■ STATED TASK: List every line in the records below that contains the string "kern", treating uppercase and lowercase as different.

·····

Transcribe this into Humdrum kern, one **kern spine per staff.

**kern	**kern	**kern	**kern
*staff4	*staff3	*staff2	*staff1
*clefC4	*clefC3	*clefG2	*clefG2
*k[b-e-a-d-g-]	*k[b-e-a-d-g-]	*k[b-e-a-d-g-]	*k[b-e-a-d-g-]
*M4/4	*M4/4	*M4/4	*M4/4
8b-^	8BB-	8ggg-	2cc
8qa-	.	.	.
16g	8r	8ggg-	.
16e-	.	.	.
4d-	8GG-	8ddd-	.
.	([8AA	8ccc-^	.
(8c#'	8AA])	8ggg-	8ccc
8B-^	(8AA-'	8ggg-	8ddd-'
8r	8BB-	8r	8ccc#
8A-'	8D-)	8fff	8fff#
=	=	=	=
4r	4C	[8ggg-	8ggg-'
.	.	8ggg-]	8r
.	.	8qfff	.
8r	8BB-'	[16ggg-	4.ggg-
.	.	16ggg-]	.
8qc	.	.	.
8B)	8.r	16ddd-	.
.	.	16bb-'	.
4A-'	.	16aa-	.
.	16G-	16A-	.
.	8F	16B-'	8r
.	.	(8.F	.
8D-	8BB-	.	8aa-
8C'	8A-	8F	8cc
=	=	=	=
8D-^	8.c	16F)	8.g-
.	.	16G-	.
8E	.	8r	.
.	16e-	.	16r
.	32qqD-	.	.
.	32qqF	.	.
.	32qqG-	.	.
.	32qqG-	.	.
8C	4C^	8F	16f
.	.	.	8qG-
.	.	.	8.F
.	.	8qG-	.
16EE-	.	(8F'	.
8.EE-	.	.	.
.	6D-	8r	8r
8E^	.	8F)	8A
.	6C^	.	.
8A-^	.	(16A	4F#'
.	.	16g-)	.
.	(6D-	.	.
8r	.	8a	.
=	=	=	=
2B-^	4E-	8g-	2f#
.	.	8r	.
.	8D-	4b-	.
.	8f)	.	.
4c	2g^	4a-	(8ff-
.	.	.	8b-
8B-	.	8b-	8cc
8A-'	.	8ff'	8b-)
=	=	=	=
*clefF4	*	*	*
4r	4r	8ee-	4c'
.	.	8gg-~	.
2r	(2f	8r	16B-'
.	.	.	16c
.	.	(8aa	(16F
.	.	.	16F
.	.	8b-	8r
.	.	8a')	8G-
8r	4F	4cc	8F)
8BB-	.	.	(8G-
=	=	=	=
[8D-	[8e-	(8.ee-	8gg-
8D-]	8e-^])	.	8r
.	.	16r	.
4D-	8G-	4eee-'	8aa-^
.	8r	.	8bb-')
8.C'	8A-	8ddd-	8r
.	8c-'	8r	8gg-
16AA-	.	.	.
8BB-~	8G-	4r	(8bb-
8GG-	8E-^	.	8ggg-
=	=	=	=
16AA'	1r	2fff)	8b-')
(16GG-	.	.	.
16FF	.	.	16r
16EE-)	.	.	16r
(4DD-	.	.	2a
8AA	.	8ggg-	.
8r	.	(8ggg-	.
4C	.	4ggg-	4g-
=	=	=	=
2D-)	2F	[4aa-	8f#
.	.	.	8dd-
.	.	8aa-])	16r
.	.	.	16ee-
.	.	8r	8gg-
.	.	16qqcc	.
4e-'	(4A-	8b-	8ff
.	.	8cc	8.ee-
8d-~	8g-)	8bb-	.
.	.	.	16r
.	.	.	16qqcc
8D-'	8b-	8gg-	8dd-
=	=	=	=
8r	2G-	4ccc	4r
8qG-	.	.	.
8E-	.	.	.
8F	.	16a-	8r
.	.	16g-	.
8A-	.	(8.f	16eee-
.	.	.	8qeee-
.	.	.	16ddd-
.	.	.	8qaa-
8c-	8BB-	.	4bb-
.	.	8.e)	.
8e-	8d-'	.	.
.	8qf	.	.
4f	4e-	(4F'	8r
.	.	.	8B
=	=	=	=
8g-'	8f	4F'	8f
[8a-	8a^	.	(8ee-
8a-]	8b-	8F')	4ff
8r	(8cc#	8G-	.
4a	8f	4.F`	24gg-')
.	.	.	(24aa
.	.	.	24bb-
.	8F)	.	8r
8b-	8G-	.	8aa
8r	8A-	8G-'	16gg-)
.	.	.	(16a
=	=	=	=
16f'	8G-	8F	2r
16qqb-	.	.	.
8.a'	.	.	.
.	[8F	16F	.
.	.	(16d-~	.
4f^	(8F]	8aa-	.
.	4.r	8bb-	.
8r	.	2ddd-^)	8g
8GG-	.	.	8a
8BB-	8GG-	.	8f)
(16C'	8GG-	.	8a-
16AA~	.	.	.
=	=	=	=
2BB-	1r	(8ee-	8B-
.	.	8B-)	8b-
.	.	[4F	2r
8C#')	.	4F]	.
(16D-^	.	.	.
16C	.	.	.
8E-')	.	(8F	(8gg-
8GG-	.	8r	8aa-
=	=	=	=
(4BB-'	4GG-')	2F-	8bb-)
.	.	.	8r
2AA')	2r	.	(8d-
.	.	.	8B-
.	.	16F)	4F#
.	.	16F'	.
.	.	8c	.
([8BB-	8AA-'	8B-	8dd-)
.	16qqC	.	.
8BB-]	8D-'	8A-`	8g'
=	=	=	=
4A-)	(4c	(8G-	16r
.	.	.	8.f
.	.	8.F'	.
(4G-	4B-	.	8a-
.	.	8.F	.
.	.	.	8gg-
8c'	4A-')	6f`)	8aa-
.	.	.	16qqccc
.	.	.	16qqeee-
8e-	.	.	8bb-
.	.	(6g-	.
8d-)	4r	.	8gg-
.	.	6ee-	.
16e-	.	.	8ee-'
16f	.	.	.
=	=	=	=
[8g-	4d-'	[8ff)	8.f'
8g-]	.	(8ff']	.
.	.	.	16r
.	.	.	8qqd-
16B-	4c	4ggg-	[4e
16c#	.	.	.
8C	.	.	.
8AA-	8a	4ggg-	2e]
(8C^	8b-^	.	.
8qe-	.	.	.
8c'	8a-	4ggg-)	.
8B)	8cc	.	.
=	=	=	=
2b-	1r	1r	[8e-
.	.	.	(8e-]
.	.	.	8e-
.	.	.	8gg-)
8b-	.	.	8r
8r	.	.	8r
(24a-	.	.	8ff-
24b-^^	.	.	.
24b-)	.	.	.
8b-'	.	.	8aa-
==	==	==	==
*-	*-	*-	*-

·····

■ THE OUTPUT:
Transcribe this into Humdrum kern, one **kern spine per staff.
**kern	**kern	**kern	**kern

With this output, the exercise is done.